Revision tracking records
-----
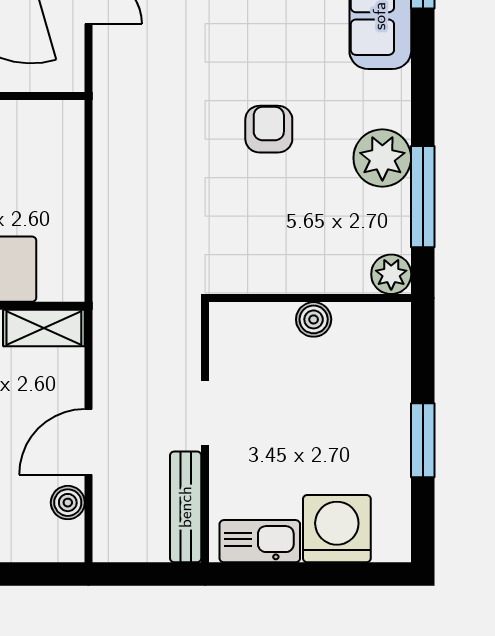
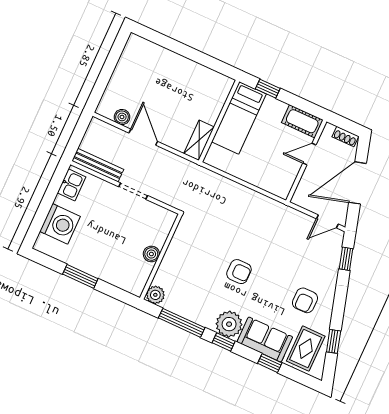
window: (423, 95) -> (224, 342), added
plant: (382, 158) -> (229, 324), moved
kitchen sink: (260, 541) -> (72, 185), width x0.73

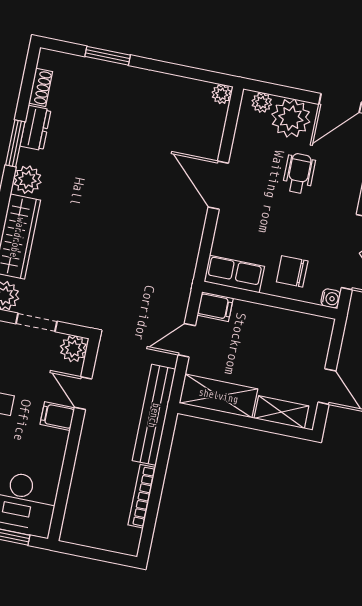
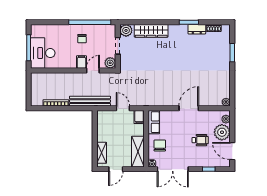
plant: (27, 180) -> (175, 30), removed
shelving: (218, 396) -> (138, 152), moved

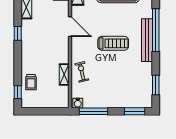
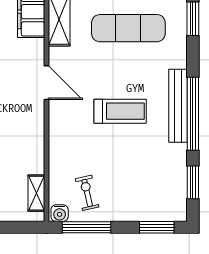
window: (156, 30) -> (193, 114), moved
exercise bike: (82, 72) -> (87, 193), moved
shelving: (64, 74) -> (36, 193), moved

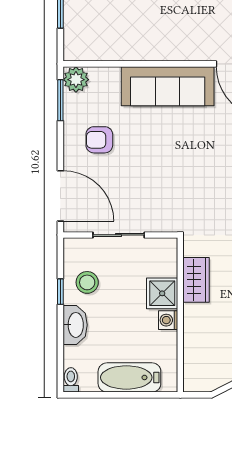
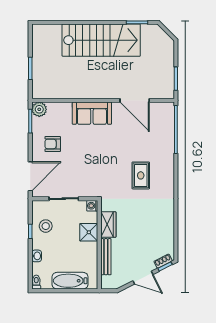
sofa: (168, 86) -> (92, 113), width x0.73
door: (60, 196) -> (30, 176), hinge flipped
washing machine: (168, 320) -> (92, 206), moved
washbasin: (75, 325) -> (37, 256), width x0.52, depth x0.69
bench: (192, 336) -> (106, 257), added

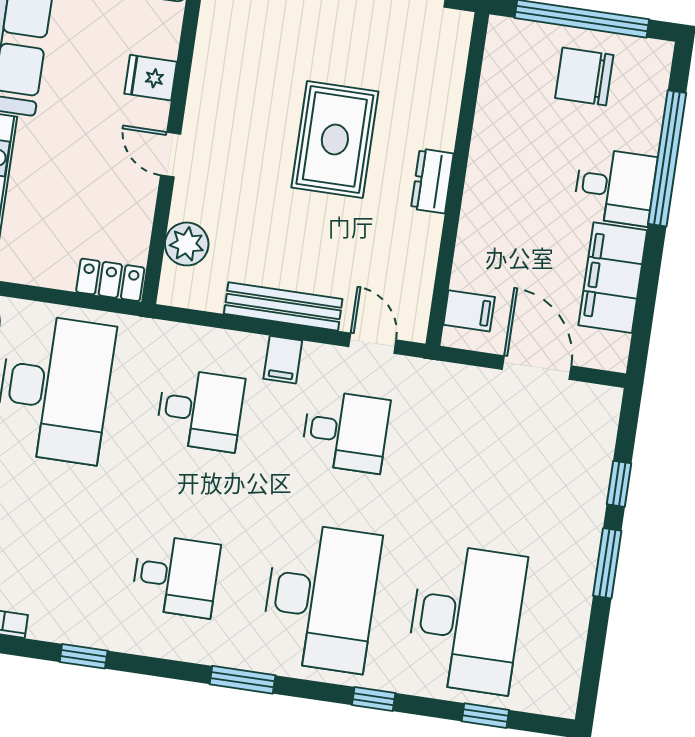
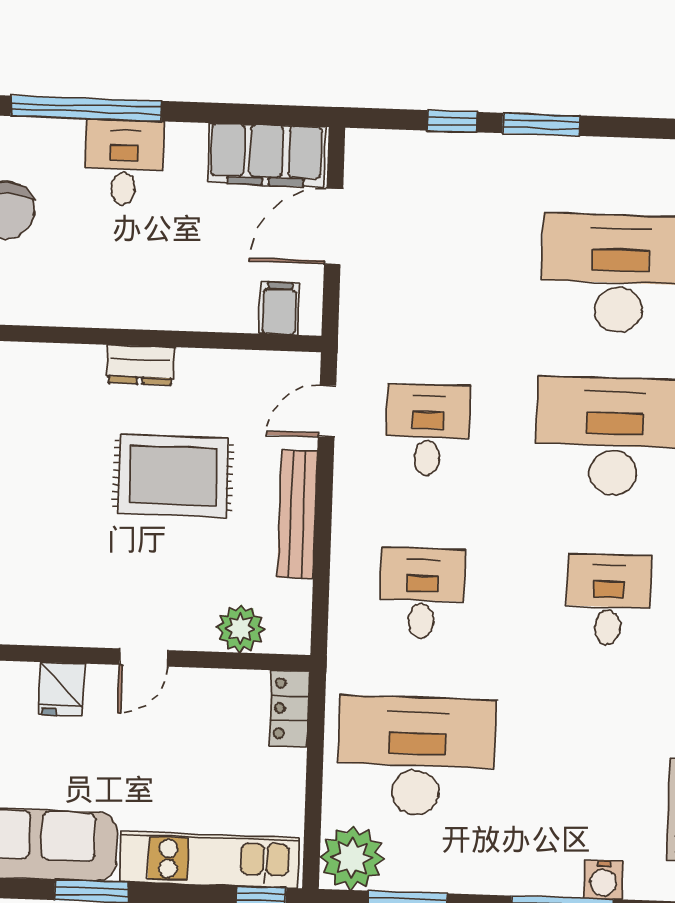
rug: (335, 139) -> (173, 476), moved
filing cabinet: (613, 278) -> (266, 155), moved
filing cabinet: (283, 360) -> (356, 508), removed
-----
TASK DETAILS.
Your task is to restate word for word the lines from the one containing "shelving: (218, 396) -> (138, 152), moved" through the last line of the data, both ends included, with no pictures.

SOLUTION.
shelving: (218, 396) -> (138, 152), moved

window: (156, 30) -> (193, 114), moved
exercise bike: (82, 72) -> (87, 193), moved
shelving: (64, 74) -> (36, 193), moved

sofa: (168, 86) -> (92, 113), width x0.73
door: (60, 196) -> (30, 176), hinge flipped
washing machine: (168, 320) -> (92, 206), moved
washbasin: (75, 325) -> (37, 256), width x0.52, depth x0.69
bench: (192, 336) -> (106, 257), added

rug: (335, 139) -> (173, 476), moved
filing cabinet: (613, 278) -> (266, 155), moved
filing cabinet: (283, 360) -> (356, 508), removed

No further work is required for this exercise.